● **Instructions for the task**
Transcribe the listing in full, excluding any pictures.

● **Records for this task**

↓↓↓

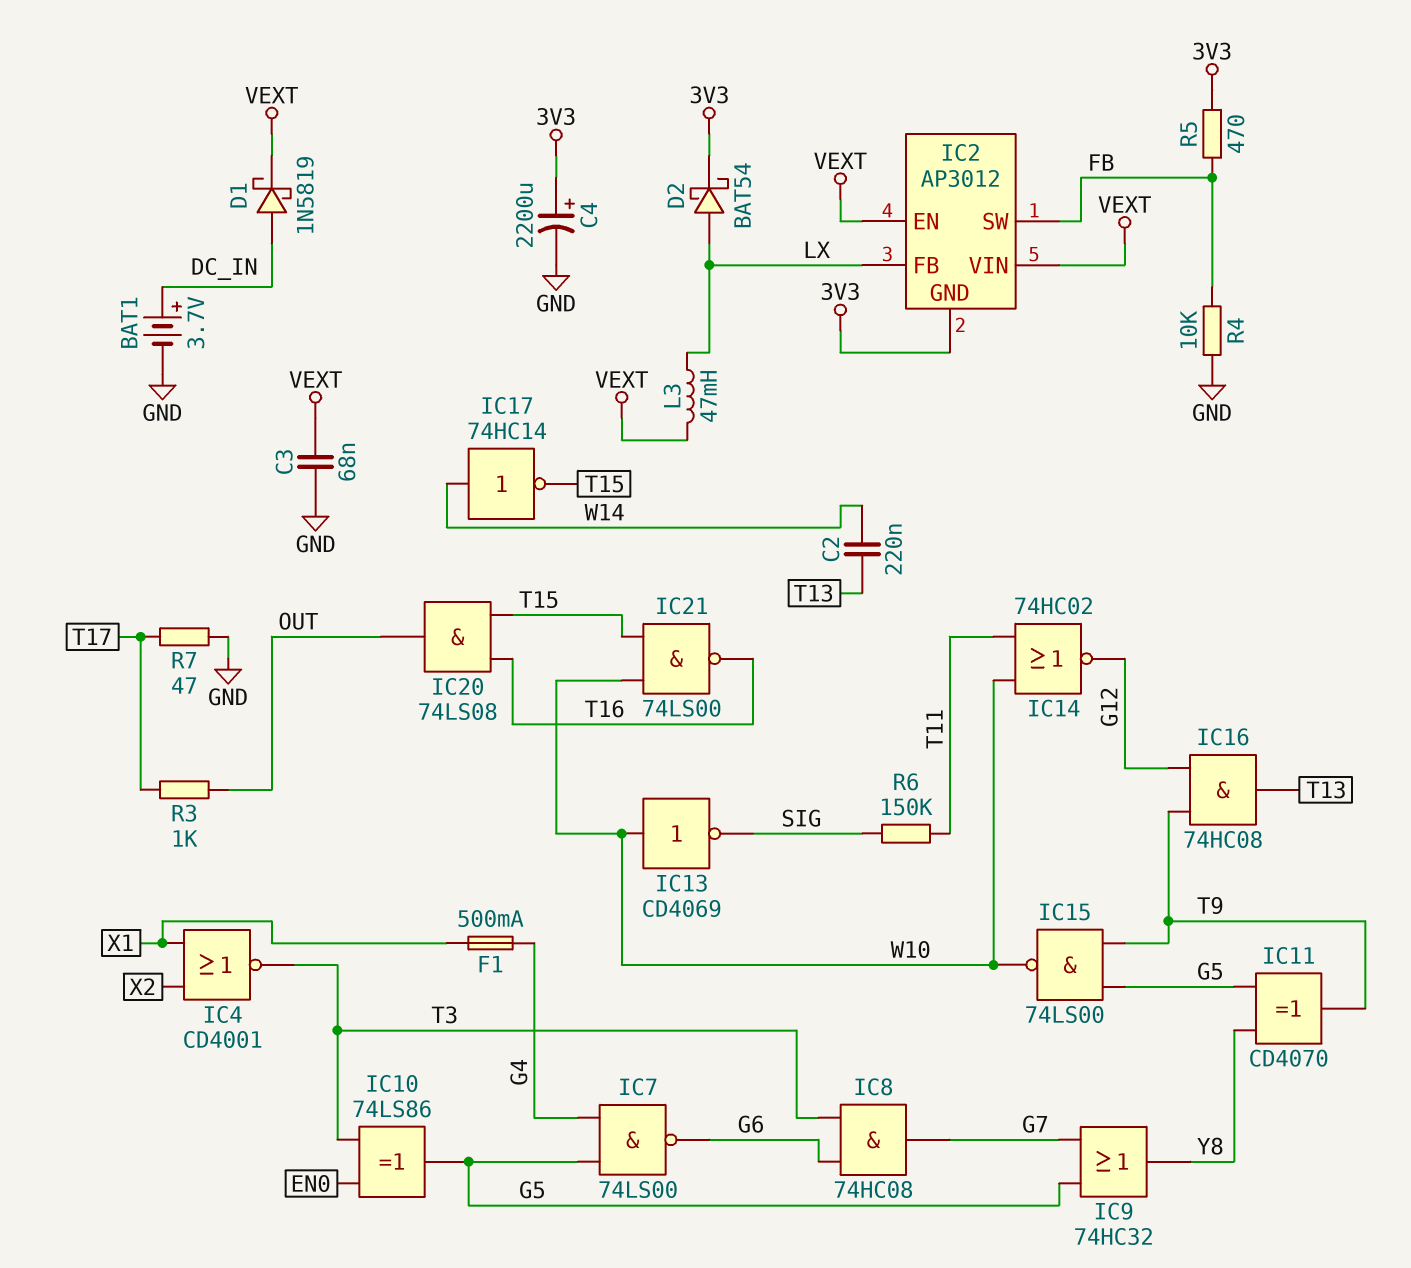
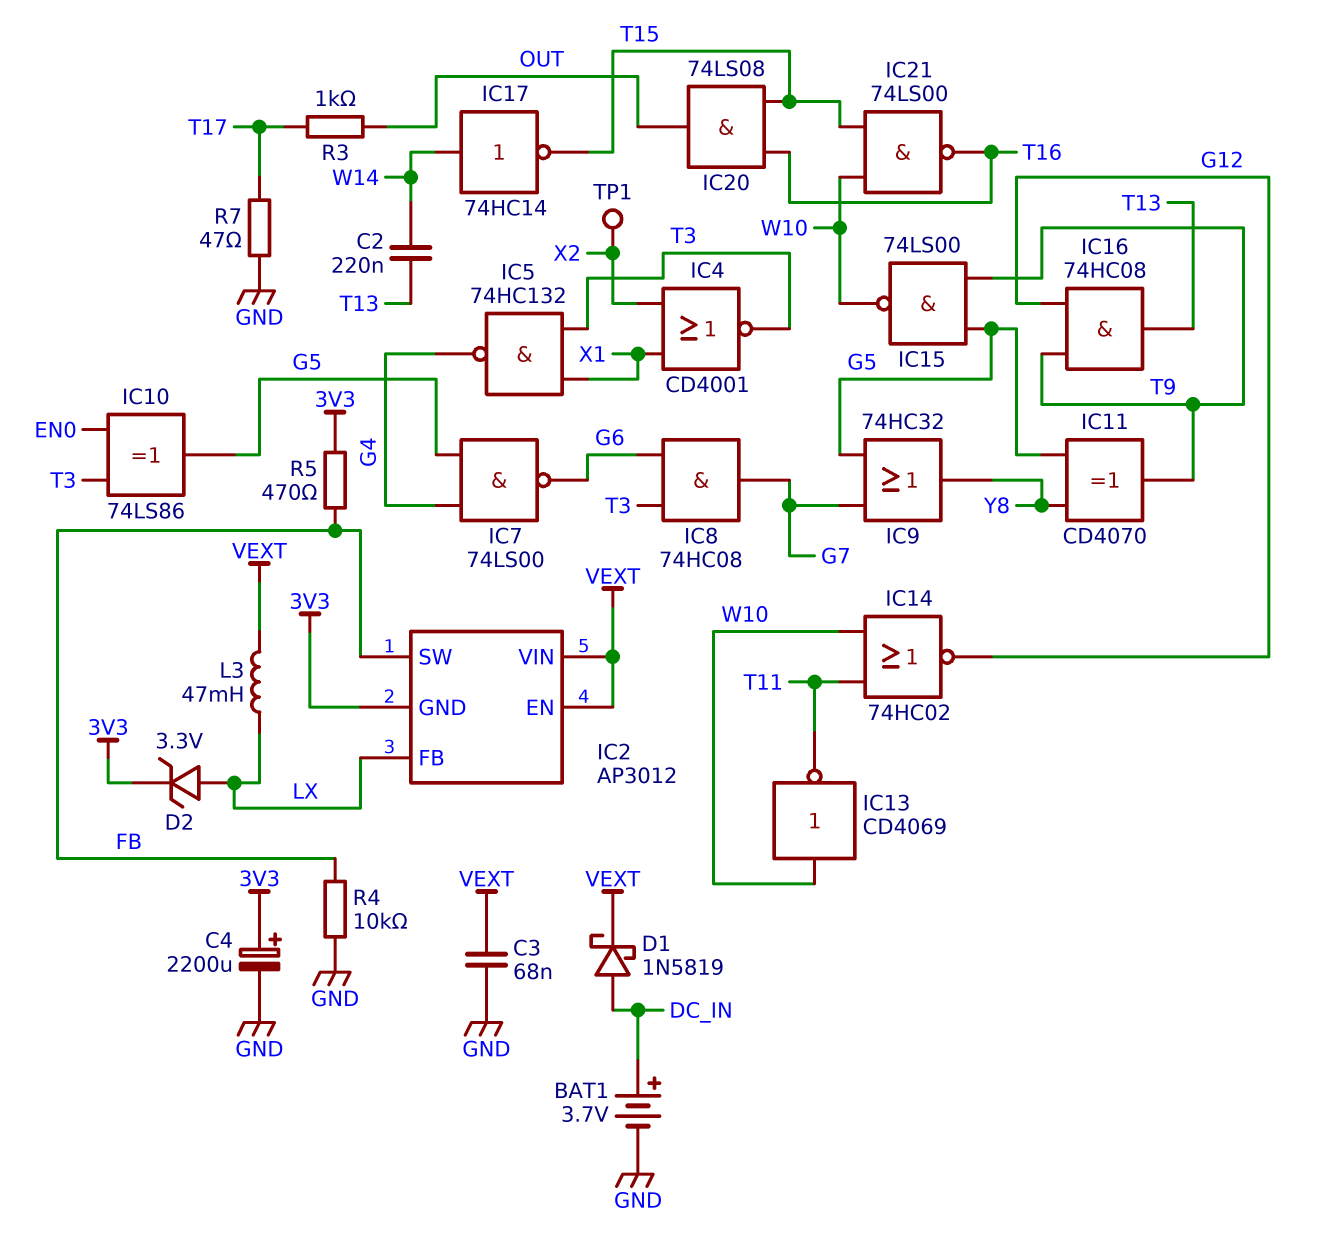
D2: schottky BAT54 (A LX, K 3V3) -> zener 3.3V (A LX, K 3V3)
F1: 500mA (G4, X1) -> none
IC5: none -> NAND 74HC132 (in T3, in X1, out G4)
IC13: NOT CD4069 (in W10, out SIG) -> NOT CD4069 (in W10, out T11)
R6: 150k (SIG, T11) -> none
TP1: none -> test point (X2)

↑↑↑

● **Written reply**
D2: schottky BAT54 (A LX, K 3V3) -> zener 3.3V (A LX, K 3V3)
F1: 500mA (G4, X1) -> none
IC5: none -> NAND 74HC132 (in T3, in X1, out G4)
IC13: NOT CD4069 (in W10, out SIG) -> NOT CD4069 (in W10, out T11)
R6: 150k (SIG, T11) -> none
TP1: none -> test point (X2)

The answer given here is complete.